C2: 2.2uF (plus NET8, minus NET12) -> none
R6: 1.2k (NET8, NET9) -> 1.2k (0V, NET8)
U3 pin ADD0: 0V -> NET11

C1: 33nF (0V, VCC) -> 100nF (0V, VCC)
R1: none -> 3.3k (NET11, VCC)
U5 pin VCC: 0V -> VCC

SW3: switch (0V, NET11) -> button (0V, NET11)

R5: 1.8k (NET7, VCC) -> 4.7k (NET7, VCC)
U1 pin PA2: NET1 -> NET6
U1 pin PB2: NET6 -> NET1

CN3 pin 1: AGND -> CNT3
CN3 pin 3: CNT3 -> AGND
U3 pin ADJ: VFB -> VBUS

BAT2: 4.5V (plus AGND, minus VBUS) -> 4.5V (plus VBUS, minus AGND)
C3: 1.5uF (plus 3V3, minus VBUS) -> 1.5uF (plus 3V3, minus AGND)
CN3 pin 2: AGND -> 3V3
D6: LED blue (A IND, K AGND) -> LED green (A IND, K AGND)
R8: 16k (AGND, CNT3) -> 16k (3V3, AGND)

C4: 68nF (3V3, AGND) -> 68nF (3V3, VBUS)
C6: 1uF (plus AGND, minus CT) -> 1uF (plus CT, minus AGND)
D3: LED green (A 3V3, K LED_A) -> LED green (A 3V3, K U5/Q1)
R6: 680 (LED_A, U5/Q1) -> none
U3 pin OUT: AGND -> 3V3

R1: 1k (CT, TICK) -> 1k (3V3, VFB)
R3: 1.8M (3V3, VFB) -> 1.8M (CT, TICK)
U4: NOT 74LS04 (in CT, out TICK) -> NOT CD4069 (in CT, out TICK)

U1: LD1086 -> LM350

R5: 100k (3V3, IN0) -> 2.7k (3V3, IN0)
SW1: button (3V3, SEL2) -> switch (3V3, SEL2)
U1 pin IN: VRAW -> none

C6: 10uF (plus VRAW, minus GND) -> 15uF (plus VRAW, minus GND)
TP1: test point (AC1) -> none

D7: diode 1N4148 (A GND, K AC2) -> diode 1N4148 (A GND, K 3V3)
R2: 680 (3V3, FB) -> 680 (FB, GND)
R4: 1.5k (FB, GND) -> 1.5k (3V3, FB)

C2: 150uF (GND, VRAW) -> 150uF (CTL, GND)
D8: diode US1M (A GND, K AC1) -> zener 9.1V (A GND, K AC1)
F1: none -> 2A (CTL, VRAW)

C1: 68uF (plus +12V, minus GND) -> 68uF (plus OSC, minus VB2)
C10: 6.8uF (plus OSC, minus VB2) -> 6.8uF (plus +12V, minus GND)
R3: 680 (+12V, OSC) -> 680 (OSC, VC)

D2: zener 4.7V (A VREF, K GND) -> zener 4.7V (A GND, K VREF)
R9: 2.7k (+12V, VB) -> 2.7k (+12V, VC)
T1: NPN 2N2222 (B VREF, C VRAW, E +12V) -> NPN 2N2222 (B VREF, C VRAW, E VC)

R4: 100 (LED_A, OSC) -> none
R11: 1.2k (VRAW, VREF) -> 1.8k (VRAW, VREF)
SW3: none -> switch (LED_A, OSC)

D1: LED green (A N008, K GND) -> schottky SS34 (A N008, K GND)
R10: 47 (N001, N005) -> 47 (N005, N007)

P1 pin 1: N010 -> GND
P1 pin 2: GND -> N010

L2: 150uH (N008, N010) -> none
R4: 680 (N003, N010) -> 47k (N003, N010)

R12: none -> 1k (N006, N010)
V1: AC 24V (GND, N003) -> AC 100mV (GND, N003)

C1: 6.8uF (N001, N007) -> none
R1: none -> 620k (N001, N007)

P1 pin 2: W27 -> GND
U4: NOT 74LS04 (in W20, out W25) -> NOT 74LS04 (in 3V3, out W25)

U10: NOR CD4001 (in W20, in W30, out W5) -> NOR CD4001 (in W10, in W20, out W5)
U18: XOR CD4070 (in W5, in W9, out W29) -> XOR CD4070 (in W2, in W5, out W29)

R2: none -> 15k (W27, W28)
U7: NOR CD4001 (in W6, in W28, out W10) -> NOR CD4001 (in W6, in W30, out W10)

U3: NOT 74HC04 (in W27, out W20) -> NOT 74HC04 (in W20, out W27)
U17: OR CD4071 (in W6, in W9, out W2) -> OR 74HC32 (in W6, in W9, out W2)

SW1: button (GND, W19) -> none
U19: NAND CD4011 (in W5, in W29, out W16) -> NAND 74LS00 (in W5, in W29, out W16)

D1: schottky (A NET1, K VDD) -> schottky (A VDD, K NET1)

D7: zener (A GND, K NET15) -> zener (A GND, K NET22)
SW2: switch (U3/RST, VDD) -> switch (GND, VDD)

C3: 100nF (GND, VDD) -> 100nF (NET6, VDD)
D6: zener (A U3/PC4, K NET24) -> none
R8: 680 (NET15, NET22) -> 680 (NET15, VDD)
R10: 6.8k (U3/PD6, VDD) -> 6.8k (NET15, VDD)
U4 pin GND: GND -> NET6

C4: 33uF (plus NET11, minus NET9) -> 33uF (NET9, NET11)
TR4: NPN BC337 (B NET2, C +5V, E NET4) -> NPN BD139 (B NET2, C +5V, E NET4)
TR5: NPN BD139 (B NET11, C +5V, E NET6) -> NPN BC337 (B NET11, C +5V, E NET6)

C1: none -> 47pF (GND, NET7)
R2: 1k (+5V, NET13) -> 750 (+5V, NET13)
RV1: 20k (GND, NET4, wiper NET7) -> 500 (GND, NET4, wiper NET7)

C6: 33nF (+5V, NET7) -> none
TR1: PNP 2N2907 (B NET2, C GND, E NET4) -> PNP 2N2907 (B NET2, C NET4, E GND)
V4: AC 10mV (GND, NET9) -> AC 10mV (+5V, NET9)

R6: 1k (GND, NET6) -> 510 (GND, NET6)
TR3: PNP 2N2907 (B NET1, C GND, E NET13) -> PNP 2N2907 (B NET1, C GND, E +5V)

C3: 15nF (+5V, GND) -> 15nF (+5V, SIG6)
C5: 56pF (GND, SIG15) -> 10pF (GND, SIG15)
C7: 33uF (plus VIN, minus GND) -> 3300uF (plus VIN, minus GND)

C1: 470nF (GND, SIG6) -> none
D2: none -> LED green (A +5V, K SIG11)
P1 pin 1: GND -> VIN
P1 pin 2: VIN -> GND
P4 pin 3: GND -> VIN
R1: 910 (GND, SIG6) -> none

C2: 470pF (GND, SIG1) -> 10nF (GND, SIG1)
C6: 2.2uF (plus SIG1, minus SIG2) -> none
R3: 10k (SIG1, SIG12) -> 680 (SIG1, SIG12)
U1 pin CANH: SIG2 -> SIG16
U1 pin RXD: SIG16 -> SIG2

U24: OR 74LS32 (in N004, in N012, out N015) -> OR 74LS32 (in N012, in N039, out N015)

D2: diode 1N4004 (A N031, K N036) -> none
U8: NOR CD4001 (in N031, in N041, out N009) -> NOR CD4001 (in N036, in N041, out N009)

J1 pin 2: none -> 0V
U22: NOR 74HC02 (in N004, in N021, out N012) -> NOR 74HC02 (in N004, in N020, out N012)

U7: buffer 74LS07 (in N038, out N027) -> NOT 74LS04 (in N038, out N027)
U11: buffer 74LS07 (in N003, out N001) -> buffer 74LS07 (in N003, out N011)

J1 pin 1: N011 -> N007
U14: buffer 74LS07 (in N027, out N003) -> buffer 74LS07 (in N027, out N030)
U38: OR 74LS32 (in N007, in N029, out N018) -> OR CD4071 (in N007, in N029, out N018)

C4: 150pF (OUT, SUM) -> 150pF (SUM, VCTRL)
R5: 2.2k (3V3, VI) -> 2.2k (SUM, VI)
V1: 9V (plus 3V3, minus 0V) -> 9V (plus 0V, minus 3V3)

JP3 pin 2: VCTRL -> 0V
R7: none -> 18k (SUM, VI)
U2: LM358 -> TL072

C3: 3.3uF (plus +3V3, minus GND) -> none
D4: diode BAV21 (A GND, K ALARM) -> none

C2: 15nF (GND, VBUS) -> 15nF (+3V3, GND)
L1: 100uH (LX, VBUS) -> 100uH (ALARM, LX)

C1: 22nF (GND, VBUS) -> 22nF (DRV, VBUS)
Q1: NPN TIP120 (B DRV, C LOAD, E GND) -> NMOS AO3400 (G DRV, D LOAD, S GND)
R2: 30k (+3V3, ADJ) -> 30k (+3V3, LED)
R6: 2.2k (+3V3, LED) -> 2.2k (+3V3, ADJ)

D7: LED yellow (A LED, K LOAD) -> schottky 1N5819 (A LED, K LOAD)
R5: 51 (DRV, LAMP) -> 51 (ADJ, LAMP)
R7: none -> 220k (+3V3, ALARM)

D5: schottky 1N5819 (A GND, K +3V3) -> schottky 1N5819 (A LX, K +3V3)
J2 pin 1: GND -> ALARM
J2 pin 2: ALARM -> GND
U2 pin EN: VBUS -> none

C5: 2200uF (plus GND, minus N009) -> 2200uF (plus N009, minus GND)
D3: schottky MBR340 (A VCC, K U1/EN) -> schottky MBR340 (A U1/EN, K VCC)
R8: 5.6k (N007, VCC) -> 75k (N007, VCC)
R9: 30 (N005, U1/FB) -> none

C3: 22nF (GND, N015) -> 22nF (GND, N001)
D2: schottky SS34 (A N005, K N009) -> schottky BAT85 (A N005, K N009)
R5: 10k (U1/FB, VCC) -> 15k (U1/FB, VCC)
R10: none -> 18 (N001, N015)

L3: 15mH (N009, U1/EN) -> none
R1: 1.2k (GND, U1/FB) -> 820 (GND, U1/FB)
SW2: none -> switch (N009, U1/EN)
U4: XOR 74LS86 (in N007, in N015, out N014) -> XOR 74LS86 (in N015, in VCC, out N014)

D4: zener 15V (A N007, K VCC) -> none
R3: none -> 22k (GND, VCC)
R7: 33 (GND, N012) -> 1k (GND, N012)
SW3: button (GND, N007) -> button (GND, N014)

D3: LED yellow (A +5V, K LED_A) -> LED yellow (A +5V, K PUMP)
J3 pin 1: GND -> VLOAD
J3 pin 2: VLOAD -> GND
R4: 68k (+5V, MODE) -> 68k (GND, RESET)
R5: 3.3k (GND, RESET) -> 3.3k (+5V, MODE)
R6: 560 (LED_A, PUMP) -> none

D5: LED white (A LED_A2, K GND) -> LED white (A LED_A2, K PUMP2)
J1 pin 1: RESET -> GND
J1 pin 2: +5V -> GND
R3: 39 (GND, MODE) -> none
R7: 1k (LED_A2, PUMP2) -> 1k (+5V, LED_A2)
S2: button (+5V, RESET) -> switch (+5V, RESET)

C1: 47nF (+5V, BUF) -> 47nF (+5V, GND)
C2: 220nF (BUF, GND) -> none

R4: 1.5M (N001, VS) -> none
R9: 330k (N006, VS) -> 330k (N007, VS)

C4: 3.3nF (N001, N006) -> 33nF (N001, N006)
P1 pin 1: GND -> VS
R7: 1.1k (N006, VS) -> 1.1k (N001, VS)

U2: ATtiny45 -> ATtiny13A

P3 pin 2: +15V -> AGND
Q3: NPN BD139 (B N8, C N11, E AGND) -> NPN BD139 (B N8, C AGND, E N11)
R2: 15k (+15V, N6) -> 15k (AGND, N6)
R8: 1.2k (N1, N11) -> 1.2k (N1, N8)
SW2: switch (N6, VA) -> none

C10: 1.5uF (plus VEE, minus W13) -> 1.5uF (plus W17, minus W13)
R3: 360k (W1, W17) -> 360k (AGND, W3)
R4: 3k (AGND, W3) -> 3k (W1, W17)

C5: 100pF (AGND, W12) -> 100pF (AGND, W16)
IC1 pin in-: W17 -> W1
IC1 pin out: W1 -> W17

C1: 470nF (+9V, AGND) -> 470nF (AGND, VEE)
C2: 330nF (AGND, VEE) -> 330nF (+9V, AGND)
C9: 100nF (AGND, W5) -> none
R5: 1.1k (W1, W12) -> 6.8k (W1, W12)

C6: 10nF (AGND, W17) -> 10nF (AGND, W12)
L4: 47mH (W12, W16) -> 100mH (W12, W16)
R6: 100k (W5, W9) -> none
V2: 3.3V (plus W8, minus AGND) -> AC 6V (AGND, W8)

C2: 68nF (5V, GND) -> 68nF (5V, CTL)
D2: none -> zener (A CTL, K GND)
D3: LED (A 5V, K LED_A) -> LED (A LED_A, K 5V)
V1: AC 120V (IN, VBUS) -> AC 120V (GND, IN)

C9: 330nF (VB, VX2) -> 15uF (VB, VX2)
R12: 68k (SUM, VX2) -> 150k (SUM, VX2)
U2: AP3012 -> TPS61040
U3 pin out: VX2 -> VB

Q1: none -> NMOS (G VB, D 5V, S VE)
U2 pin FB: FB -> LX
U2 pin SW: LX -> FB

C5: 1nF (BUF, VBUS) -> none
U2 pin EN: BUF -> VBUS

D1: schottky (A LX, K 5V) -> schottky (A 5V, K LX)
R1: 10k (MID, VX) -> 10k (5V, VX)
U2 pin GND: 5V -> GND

━━━━━━━━━━━━━━━━

#### [PROBLEM STATEMENT]
Note how many lines in the listing above hold the string "RESET", then give only that figure.

#### [RESPONSE BOX]
4